## [DIRECTIONS]
Drop every image, then reproduce the data exactly as given.

## [INPUT DATA]
= = = =
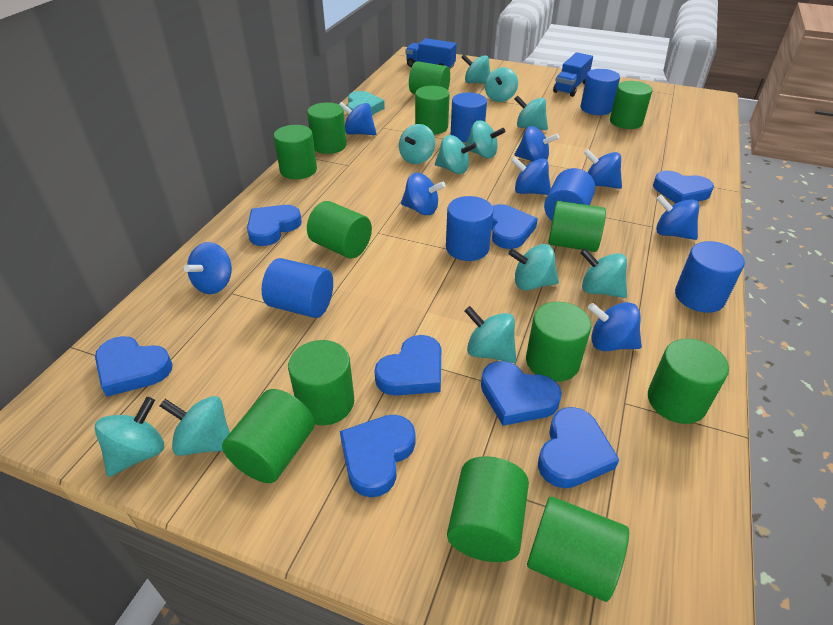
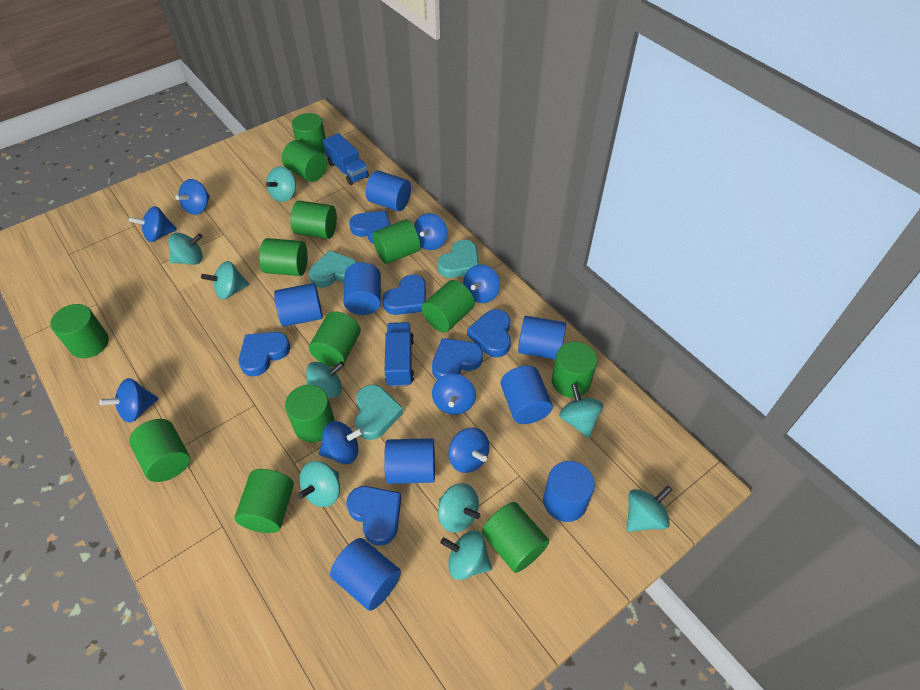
blue cylinder: 6 -> 8
blue heart: 8 -> 6
turquoise heart: 1 -> 3
turquoise spinning top: 11 -> 9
= = = =
## [ANSWER]
blue cylinder: 6 -> 8
blue heart: 8 -> 6
turquoise heart: 1 -> 3
turquoise spinning top: 11 -> 9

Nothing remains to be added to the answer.